ACTIVITY.
The result should be a faithful copy of every entry below, with the pictures left out.

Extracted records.

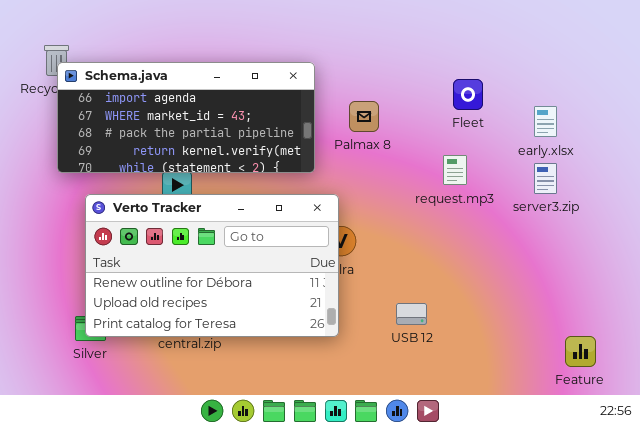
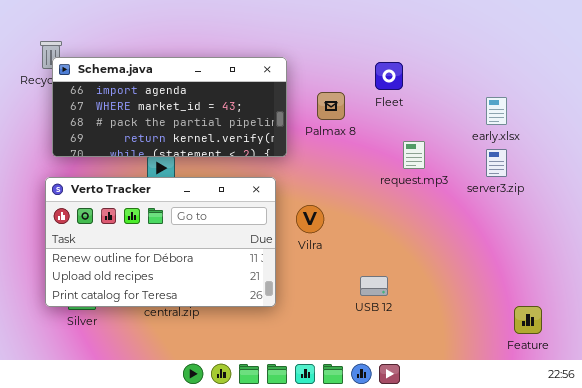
Fleet: [453,79,483,110] -> [375,62,403,90], moved
Verto Tracker: [85,194,339,337] -> [45,177,276,307], moved

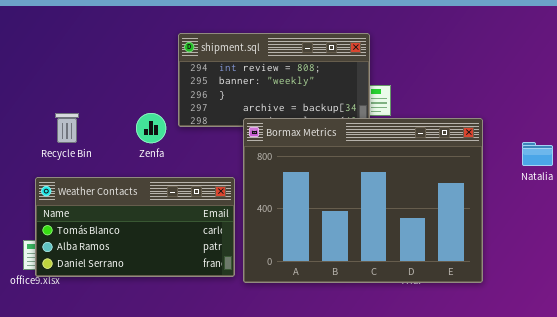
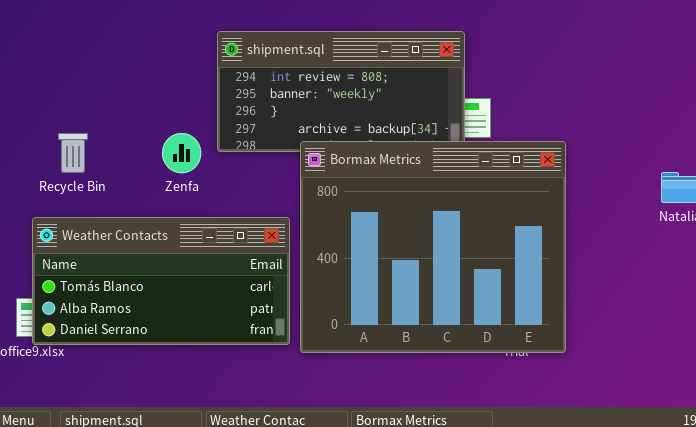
Bormax Metrics: [243,118,483,283] -> [300,141,566,353], resized

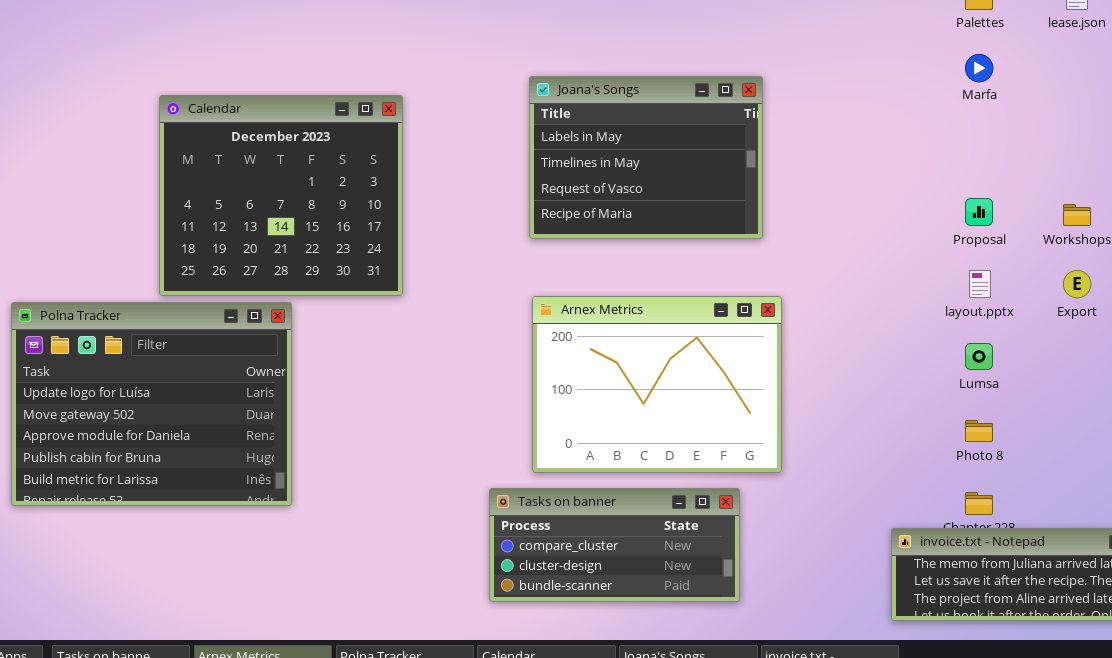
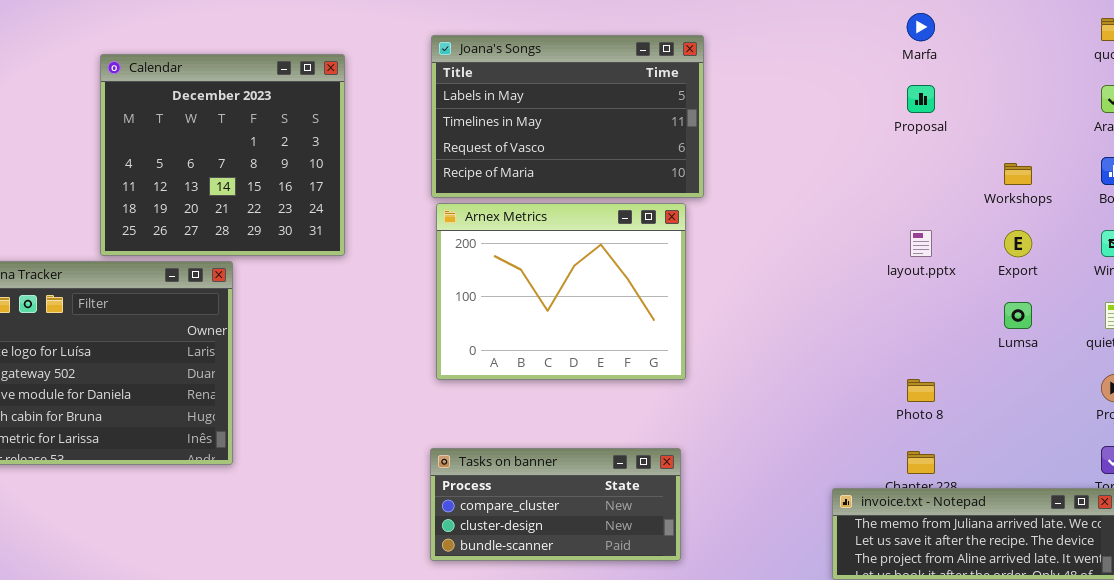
Joana's Songs: [529,76,763,239] -> [431,35,704,198], resized
Proposal: [965,198,993,226] -> [907,85,935,113], moved
Arnex Metrics: [532,296,782,473] -> [436,203,686,380], moved
Lumsa: [965,343,993,370] -> [1004,302,1032,329], moved

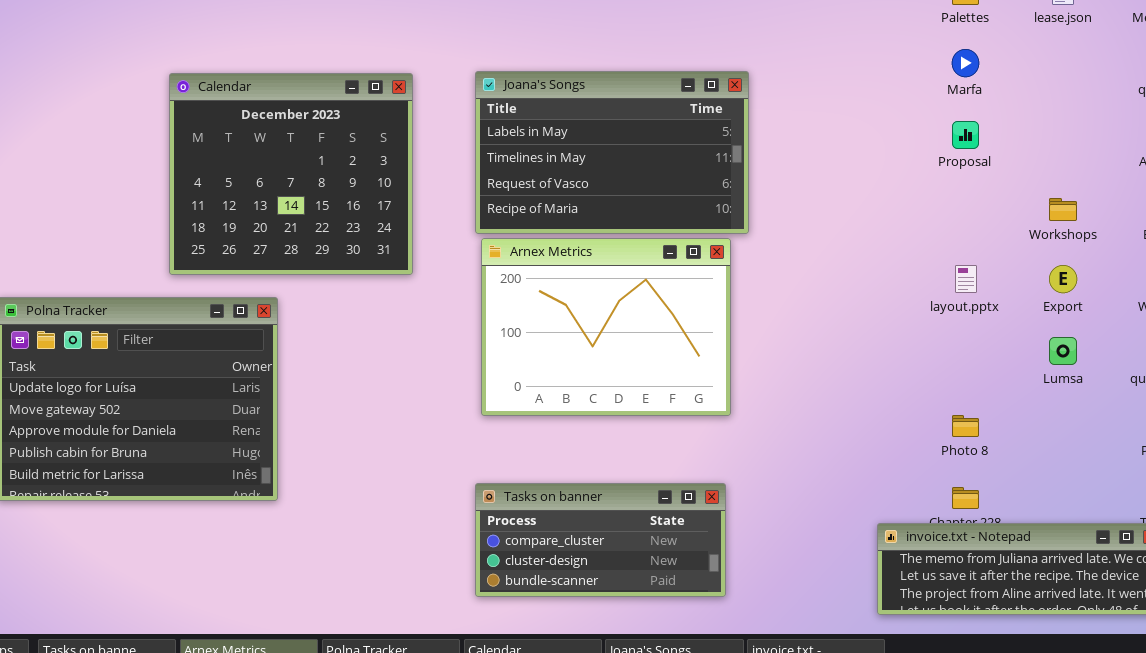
Calendar: [100,54,345,256] -> [169,73,413,275], moved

REPLY.
Fleet: [453,79,483,110] -> [375,62,403,90], moved
Verto Tracker: [85,194,339,337] -> [45,177,276,307], moved

Bormax Metrics: [243,118,483,283] -> [300,141,566,353], resized

Joana's Songs: [529,76,763,239] -> [431,35,704,198], resized
Proposal: [965,198,993,226] -> [907,85,935,113], moved
Arnex Metrics: [532,296,782,473] -> [436,203,686,380], moved
Lumsa: [965,343,993,370] -> [1004,302,1032,329], moved

Calendar: [100,54,345,256] -> [169,73,413,275], moved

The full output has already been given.